# EXERCISE DIRECTIONS
Render every line of the records below as a Markdown table with the columns "Row" and "Text", numbering the rows and leaving out blank lines. Leave the pictures out of the table.

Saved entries
■ ■ ■ ■

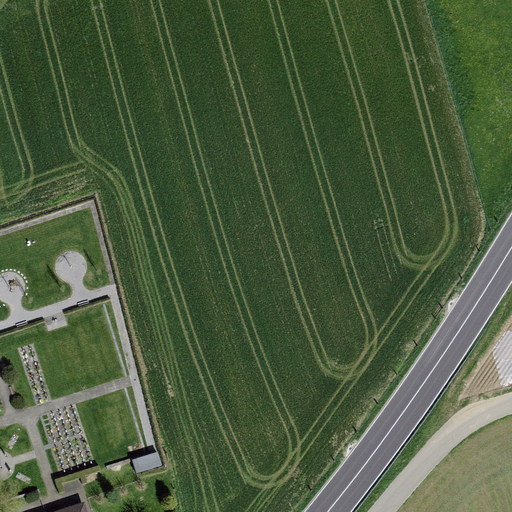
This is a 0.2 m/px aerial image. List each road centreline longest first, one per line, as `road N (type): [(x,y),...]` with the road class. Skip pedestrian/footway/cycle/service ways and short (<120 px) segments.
road 1 (primary): [(326,511),(511,245)]
road 2 (unclassified): [(511,403),(461,424),(382,511)]
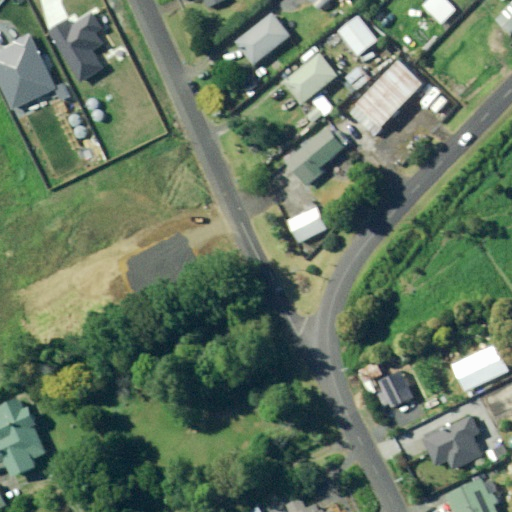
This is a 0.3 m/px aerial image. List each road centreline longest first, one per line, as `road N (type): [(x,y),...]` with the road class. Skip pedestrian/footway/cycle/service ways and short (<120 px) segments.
road 1 (unclassified): [(144,0),(299,337),(324,361)]
road 2 (unclassified): [(511,89),(366,241),(335,295),(324,361)]
road 3 (unclassified): [(324,361),(396,511)]
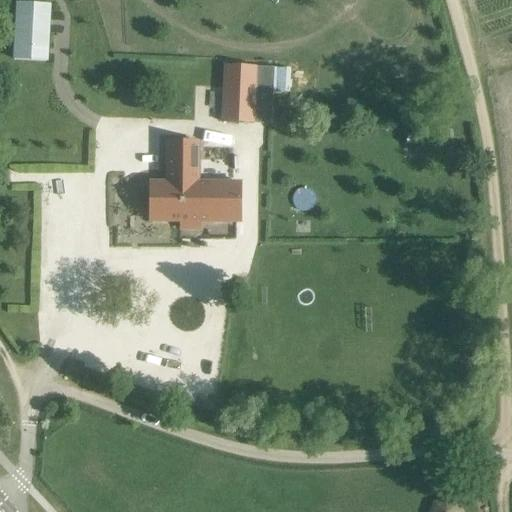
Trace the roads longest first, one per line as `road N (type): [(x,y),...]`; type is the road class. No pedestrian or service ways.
road 1 (track): [(45,378),(249,453),(507,458)]
road 2 (track): [(507,458),(468,46),(455,0)]
road 3 (unclassified): [(0,503),(21,483),(28,407),(45,378)]
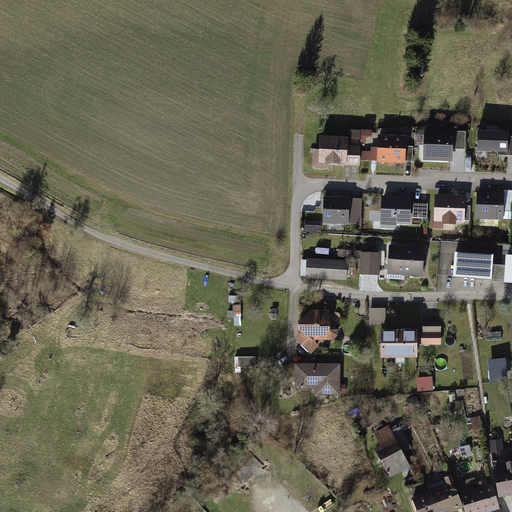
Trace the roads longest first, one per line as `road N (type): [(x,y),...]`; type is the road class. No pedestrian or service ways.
road 1 (track): [(0,175),(138,247),(295,284)]
road 2 (residential): [(299,184),(295,284),(373,294),(511,295)]
road 3 (residential): [(511,182),(299,184)]
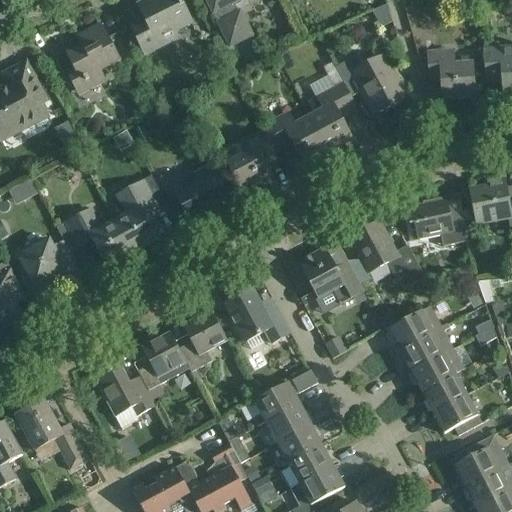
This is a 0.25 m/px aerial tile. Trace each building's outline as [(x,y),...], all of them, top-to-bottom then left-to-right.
[(192,24),(179,0),(150,0),(138,6),(144,19),(129,26),(139,43),(145,56),(160,48),(157,42),(192,24)] [(205,0),(230,47),(252,36),(240,12),(238,13),(234,4),(242,0),(205,0)] [(110,42),(101,24),(81,35),(87,45),(66,56),(73,69),(66,73),(78,97),(106,82),(101,72),(121,61),(110,42)] [(511,47),(483,50),(486,85),(501,84),(502,96),(511,95),(511,47)] [(453,66),(452,52),(427,54),(428,62),(429,82),(441,81),(443,101),(475,99),(473,79),(472,65),(453,66)] [(332,63),(351,98),(362,93),(374,116),(406,99),(384,57),(361,69),(355,58),(339,66),(336,61),(332,63)] [(351,98),(332,63),(323,68),(334,90),(317,99),(323,111),(309,119),(328,154),(351,142),(339,119),(357,109),(351,98)] [(0,91),(0,142),(35,124),(36,126),(38,127),(39,127),(45,125),(46,120),(45,119),(49,117),(41,104),(46,101),(26,64),(1,77),(7,88),(0,91)] [(229,78),(220,83),(226,95),(236,90),(229,78)] [(305,167),(328,154),(309,119),(295,127),(288,115),(261,129),(263,132),(275,154),(292,144),(305,167)] [(132,131),(136,141),(142,138),(144,133),(141,126),(132,131)] [(280,164),(275,154),(263,132),(241,144),(246,155),(227,166),(235,182),(245,199),(275,183),(268,170),(280,164)] [(230,197),(213,164),(194,174),(200,185),(176,197),(192,227),(221,212),(217,204),(230,197)] [(115,224),(132,255),(156,242),(142,215),(165,203),(152,178),(117,197),(128,217),(115,224)] [(511,188),(506,190),(504,182),(485,185),(486,188),(470,191),(474,211),(477,226),(509,220),(511,233),(511,232),(511,188)] [(450,216),(447,201),(406,209),(410,226),(414,225),(418,241),(445,236),(448,247),(468,243),(462,214),(450,216)] [(107,268),(132,255),(115,224),(102,231),(91,211),(57,229),(64,242),(70,254),(93,242),(107,268)] [(396,253),(380,222),(348,239),(368,275),(387,265),(396,281),(403,277),(409,287),(424,279),(407,247),(396,253)] [(70,254),(64,242),(53,248),(49,241),(18,258),(25,272),(35,289),(50,281),(56,291),(82,277),(70,254)] [(364,293),(339,247),(327,254),(325,251),(299,265),(318,300),(332,292),(340,306),(364,293)] [(0,330),(21,319),(14,307),(27,300),(17,282),(5,259),(0,261),(0,330)] [(495,303),(489,282),(477,283),(483,300),(485,305),(495,303)] [(473,286),(463,291),(473,310),(483,305),(473,286)] [(224,305),(233,323),(245,344),(247,343),(251,350),(262,344),(258,337),(265,333),(272,345),(273,344),(291,335),(276,307),(264,313),(252,290),(224,305)] [(505,327),(502,305),(491,306),(498,327),(505,327)] [(438,331),(427,310),(388,331),(399,352),(438,331)] [(179,350),(186,364),(189,370),(191,374),(212,363),(206,353),(227,342),(211,312),(183,327),(191,344),(179,350)] [(393,319),(385,317),(379,320),(385,332),(397,326),(393,319)] [(476,338),(493,329),(491,322),(475,329),(479,336),(476,338)] [(493,329),(476,338),(480,347),(496,339),(493,329)] [(438,331),(399,352),(410,373),(444,355),(450,352),(438,331)] [(186,364),(178,351),(170,334),(141,350),(150,366),(137,373),(142,382),(147,391),(153,401),(164,395),(159,387),(161,385),(189,370),(186,364)] [(339,338),(325,346),(332,360),(347,353),(339,338)] [(410,373),(421,394),(455,375),(461,372),(450,352),(444,355),(410,373)] [(153,401),(147,391),(142,382),(131,388),(119,366),(94,379),(122,430),(139,421),(137,418),(156,407),(153,401)] [(508,374),(506,367),(495,373),(498,380),(508,374)] [(318,384),(311,372),(255,402),(262,415),(253,420),(258,428),(266,424),(300,406),(293,393),(296,391),(298,395),(318,384)] [(433,414),(466,396),(457,378),(455,375),(421,394),(433,414)] [(478,417),(466,396),(433,414),(444,436),(478,417)] [(60,432),(44,402),(16,417),(25,435),(35,452),(54,442),(70,472),(72,471),(89,461),(70,426),(60,432)] [(311,426),(300,406),(266,424),(277,445),(311,426)] [(217,422),(229,444),(237,439),(226,418),(217,422)] [(0,496),(0,497),(0,496),(0,489),(17,480),(8,464),(23,456),(5,423),(0,425),(0,496)] [(295,462),(322,447),(311,426),(277,445),(288,465),(295,462)] [(229,445),(230,446),(237,459),(239,463),(240,465),(249,460),(237,439),(229,444),(229,445)] [(465,489),(508,467),(497,445),(454,467),(465,489)] [(300,486),(333,468),(322,447),(295,462),(288,465),(299,486),(300,486)] [(227,511),(224,506),(207,475),(210,480),(199,485),(187,463),(176,469),(199,511),(198,511),(227,511)] [(218,469),(207,475),(224,506),(235,500),(240,511),(252,505),(240,483),(248,479),(239,463),(234,466),(235,466),(221,474),(218,469)] [(511,474),(508,467),(465,489),(476,510),(511,491),(511,474)] [(300,486),(291,491),(300,508),(291,511),(313,511),(311,507),(345,489),(333,468),(300,486)] [(170,511),(180,511),(184,510),(184,511),(197,511),(199,511),(176,469),(154,481),(170,511)] [(245,472),(250,483),(257,480),(251,469),(245,472)] [(170,511),(154,481),(157,486),(146,492),(143,487),(132,493),(142,511),(170,511)] [(259,481),(251,485),(257,497),(266,493),(259,481)] [(511,511),(511,491),(476,510),(476,511),(511,511)] [(362,511),(356,503),(343,511),(362,511)]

■ ■ ■ ■

# COMPLETED EXERCISE
| Row | Text |
|---|---|
| 1 | This is a 0.2 m/px aerial image. List each road centreline longest first, one per line, as `road N (type): [(x,y),...]` with the road class. Skip pedestrian/footway/cycle/service ways and short (<120 px) segments. |
| 2 | road 1 (primary): [(326,511),(511,245)] |
| 3 | road 2 (unclassified): [(511,403),(461,424),(382,511)] |
| 4 | This is a 0.3 m/px aerial image. List each road centreline longest first, one per line, as `road N (type): [(x,y),...]` with the road class. Skip pedestrian/footway/cycle/service ways and short (<120 px) segments. |
| 5 | road 1 (unclassified): [(144,0),(299,337),(324,361)] |
| 6 | road 2 (unclassified): [(511,89),(366,241),(335,295),(324,361)] |
| 7 | road 3 (unclassified): [(324,361),(396,511)] |
| 8 | Trace the roads longest first, one per line as `road N (type): [(x,y),...]`; type is the road class. No pedestrian or service ways. |
| 9 | road 1 (track): [(45,378),(249,453),(507,458)] |
| 10 | road 2 (track): [(507,458),(468,46),(455,0)] |
| 11 | road 3 (unclassified): [(0,503),(21,483),(28,407),(45,378)] |
| 12 | Trace the roads longest first, one per line as `road N (type): [(x,y),...]`; type is the road class. No pedestrian or service ways. |
| 13 | road 1 (track): [(0,175),(138,247),(295,284)] |
| 14 | road 2 (residential): [(299,184),(295,284),(373,294),(511,295)] |
| 15 | road 3 (residential): [(511,182),(299,184)] |
| 16 | This is a 0.25 m/px aerial tile. Trace each building's outline as [(x,y),...], all of them, top-to-bottom then left-to-right. |
| 17 | [(192,24),(179,0),(150,0),(138,6),(144,19),(129,26),(139,43),(145,56),(160,48),(157,42),(192,24)] [(205,0),(230,47),(252,36),(240,12),(238,13),(234,4),(242,0),(205,0)] [(110,42),(101,24),(81,35),(87,45),(66,56),(73,69),(66,73),(78,97),(106,82),(101,72),(121,61),(110,42)] [(511,47),(483,50),(486,85),(501,84),(502,96),(511,95),(511,47)] [(453,66),(452,52),(427,54),(428,62),(429,82),(441,81),(443,101),(475,99),(473,79),(472,65),(453,66)] [(332,63),(351,98),(362,93),(374,116),(406,99),(384,57),(361,69),(355,58),(339,66),(336,61),(332,63)] [(351,98),(332,63),(323,68),(334,90),(317,99),(323,111),(309,119),(328,154),(351,142),(339,119),(357,109),(351,98)] [(0,91),(0,142),(35,124),(36,126),(38,127),(39,127),(45,125),(46,120),(45,119),(49,117),(41,104),(46,101),(26,64),(1,77),(7,88),(0,91)] [(229,78),(220,83),(226,95),(236,90),(229,78)] [(305,167),(328,154),(309,119),(295,127),(288,115),(261,129),(263,132),(275,154),(292,144),(305,167)] [(132,131),(136,141),(142,138),(144,133),(141,126),(132,131)] [(280,164),(275,154),(263,132),(241,144),(246,155),(227,166),(235,182),(245,199),(275,183),(268,170),(280,164)] [(230,197),(213,164),(194,174),(200,185),(176,197),(192,227),(221,212),(217,204),(230,197)] [(115,224),(132,255),(156,242),(142,215),(165,203),(152,178),(117,197),(128,217),(115,224)] [(511,188),(506,190),(504,182),(485,185),(486,188),(470,191),(474,211),(477,226),(509,220),(511,233),(511,232),(511,188)] [(450,216),(447,201),(406,209),(410,226),(414,225),(418,241),(445,236),(448,247),(468,243),(462,214),(450,216)] [(107,268),(132,255),(115,224),(102,231),(91,211),(57,229),(64,242),(70,254),(93,242),(107,268)] [(396,253),(380,222),(348,239),(368,275),(387,265),(396,281),(403,277),(409,287),(424,279),(407,247),(396,253)] [(70,254),(64,242),(53,248),(49,241),(18,258),(25,272),(35,289),(50,281),(56,291),(82,277),(70,254)] [(364,293),(339,247),(327,254),(325,251),(299,265),(318,300),(332,292),(340,306),(364,293)] [(0,330),(21,319),(14,307),(27,300),(17,282),(5,259),(0,261),(0,330)] [(495,303),(489,282),(477,283),(483,300),(485,305),(495,303)] [(473,286),(463,291),(473,310),(483,305),(473,286)] [(224,305),(233,323),(245,344),(247,343),(251,350),(262,344),(258,337),(265,333),(272,345),(273,344),(291,335),(276,307),(264,313),(252,290),(224,305)] [(505,327),(502,305),(491,306),(498,327),(505,327)] [(438,331),(427,310),(388,331),(399,352),(438,331)] [(179,350),(186,364),(189,370),(191,374),(212,363),(206,353),(227,342),(211,312),(183,327),(191,344),(179,350)] [(393,319),(385,317),(379,320),(385,332),(397,326),(393,319)] [(476,338),(493,329),(491,322),(475,329),(479,336),(476,338)] [(493,329),(476,338),(480,347),(496,339),(493,329)] [(438,331),(399,352),(410,373),(444,355),(450,352),(438,331)] [(186,364),(178,351),(170,334),(141,350),(150,366),(137,373),(142,382),(147,391),(153,401),(164,395),(159,387),(161,385),(189,370),(186,364)] [(339,338),(325,346),(332,360),(347,353),(339,338)] [(410,373),(421,394),(455,375),(461,372),(450,352),(444,355),(410,373)] [(153,401),(147,391),(142,382),(131,388),(119,366),(94,379),(122,430),(139,421),(137,418),(156,407),(153,401)] [(508,374),(506,367),(495,373),(498,380),(508,374)] [(318,384),(311,372),(255,402),(262,415),(253,420),(258,428),(266,424),(300,406),(293,393),(296,391),(298,395),(318,384)] [(433,414),(466,396),(457,378),(455,375),(421,394),(433,414)] [(478,417),(466,396),(433,414),(444,436),(478,417)] [(60,432),(44,402),(16,417),(25,435),(35,452),(54,442),(70,472),(72,471),(89,461),(70,426),(60,432)] [(311,426),(300,406),(266,424),(277,445),(311,426)] [(217,422),(229,444),(237,439),(226,418),(217,422)] [(0,496),(0,497),(0,496),(0,489),(17,480),(8,464),(23,456),(5,423),(0,425),(0,496)] [(295,462),(322,447),(311,426),(277,445),(288,465),(295,462)] [(229,445),(230,446),(237,459),(239,463),(240,465),(249,460),(237,439),(229,444),(229,445)] [(465,489),(508,467),(497,445),(454,467),(465,489)] [(300,486),(333,468),(322,447),(295,462),(288,465),(299,486),(300,486)] [(227,511),(224,506),(207,475),(210,480),(199,485),(187,463),(176,469),(199,511),(198,511),(227,511)] [(218,469),(207,475),(224,506),(235,500),(240,511),(252,505),(240,483),(248,479),(239,463),(234,466),(235,466),(221,474),(218,469)] [(511,474),(508,467),(465,489),(476,510),(511,491),(511,474)] [(300,486),(291,491),(300,508),(291,511),(313,511),(311,507),(345,489),(333,468),(300,486)] [(170,511),(180,511),(184,510),(184,511),(197,511),(199,511),(176,469),(154,481),(170,511)] [(245,472),(250,483),(257,480),(251,469),(245,472)] [(170,511),(154,481),(157,486),(146,492),(143,487),(132,493),(142,511),(170,511)] [(259,481),(251,485),(257,497),(266,493),(259,481)] [(511,511),(511,491),(476,510),(476,511),(511,511)] [(362,511),(356,503),(343,511),(362,511)] |